### EXERCISE DESCRIPTION
For the records below, reproduce exactly the line that contains "(291, 112) = (135, 388): grey" and all subsequent lines, with nothing left out and nothing added.

####

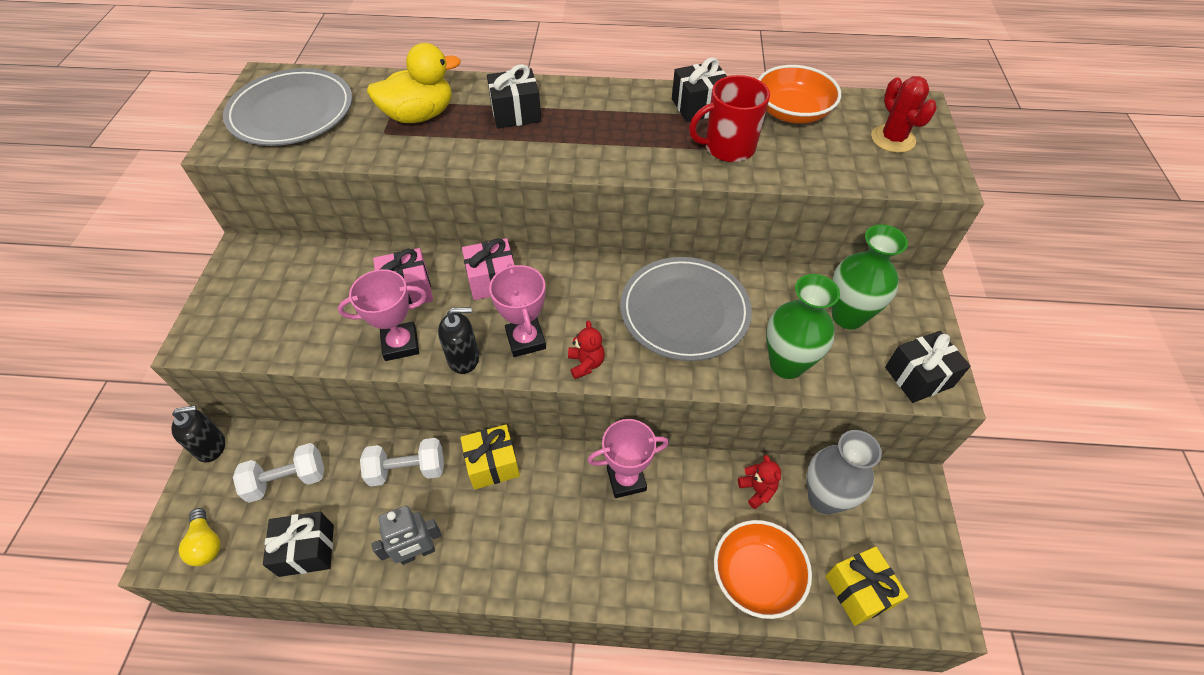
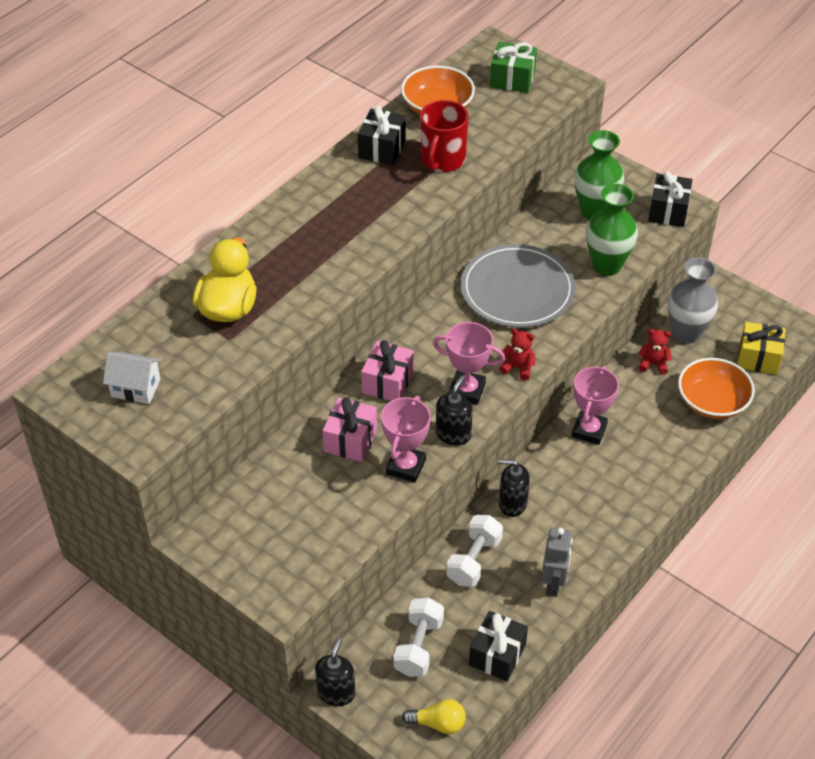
camera: 55 degrees left, 5 degrees down
(291, 112) = (135, 388): grey plate -> white house
(492, 464) = (512, 503): yellow gift -> black soap dispenser
(516, 113) = (285, 250): black gift -> none
(893, 139) = (512, 79): red cactus -> green gift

####

### RESPONSE
(291, 112) = (135, 388): grey plate -> white house
(492, 464) = (512, 503): yellow gift -> black soap dispenser
(516, 113) = (285, 250): black gift -> none
(893, 139) = (512, 79): red cactus -> green gift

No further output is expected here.